_Work instructions_
Your task is to return all of the entries below exactly, leaving out each picture.

_Working data_
===============

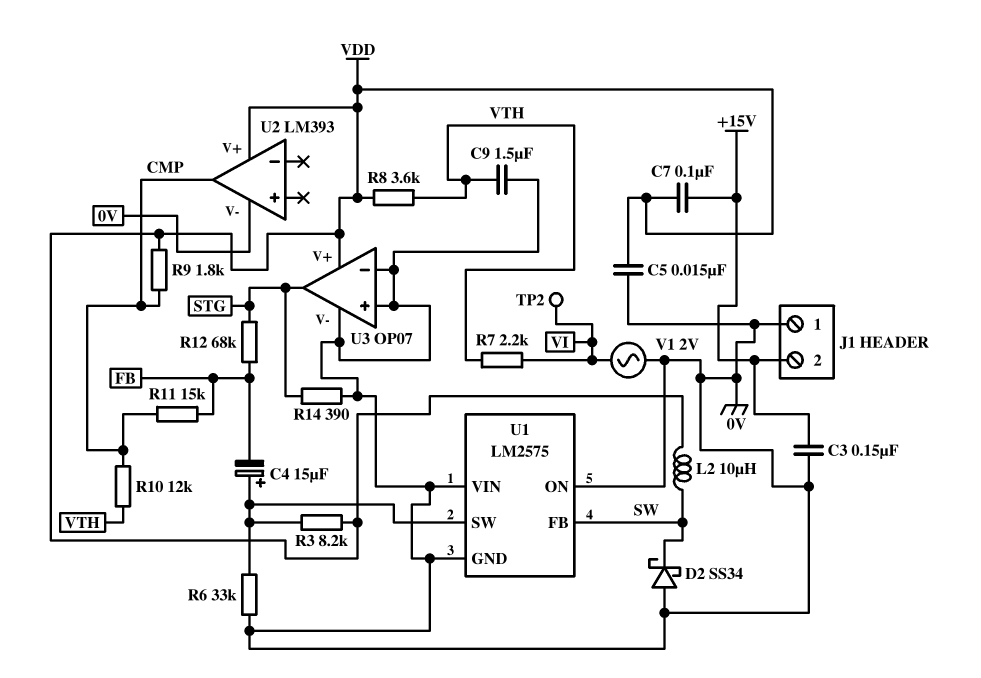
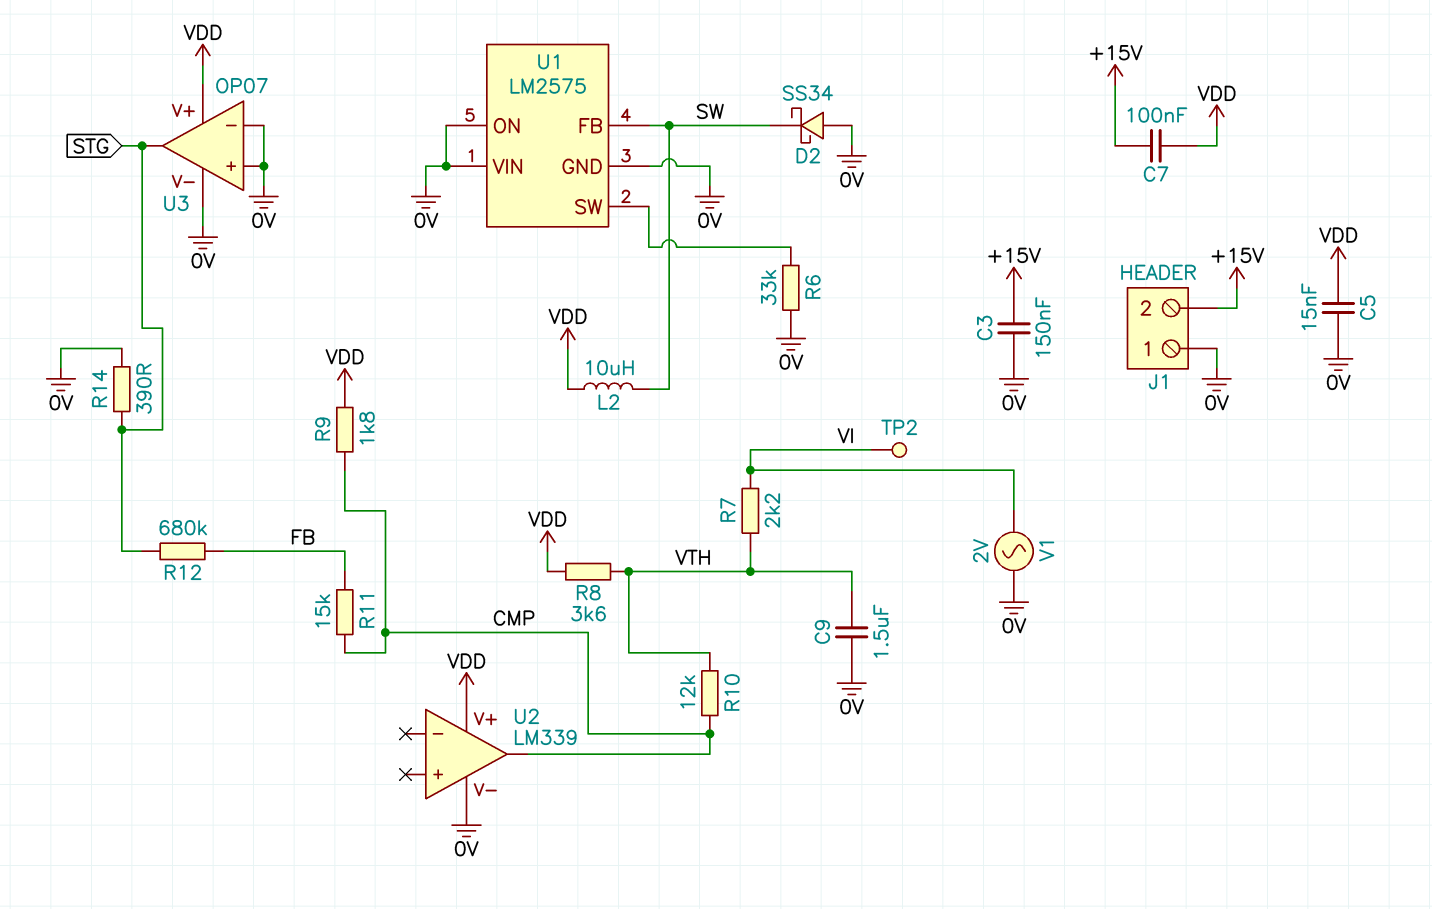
C4: 15uF (plus U1/SW, minus FB) -> none
R3: 8.2k (U1/SW, VDD) -> none
R12: 68k (FB, STG) -> 680k (FB, STG)
U2: LM393 -> LM339

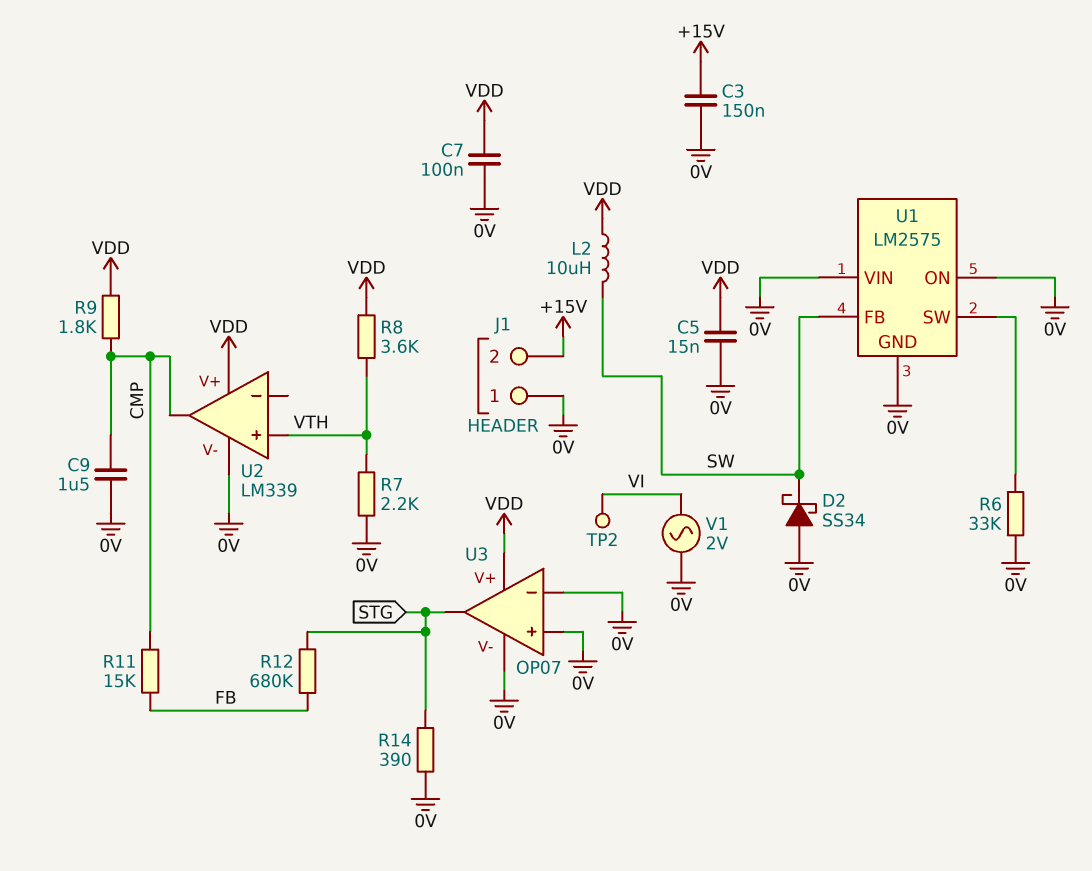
C7: 100nF (+15V, VDD) -> 100nF (0V, VDD)
C9: 1.5uF (0V, VTH) -> 1.5uF (0V, CMP)
R7: 2.2k (VI, VTH) -> 2.2k (0V, VTH)
R10: 12k (CMP, VTH) -> none
U2 pin in+: none -> VTH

===============

_Exercise response_
C4: 15uF (plus U1/SW, minus FB) -> none
R3: 8.2k (U1/SW, VDD) -> none
R12: 68k (FB, STG) -> 680k (FB, STG)
U2: LM393 -> LM339

C7: 100nF (+15V, VDD) -> 100nF (0V, VDD)
C9: 1.5uF (0V, VTH) -> 1.5uF (0V, CMP)
R7: 2.2k (VI, VTH) -> 2.2k (0V, VTH)
R10: 12k (CMP, VTH) -> none
U2 pin in+: none -> VTH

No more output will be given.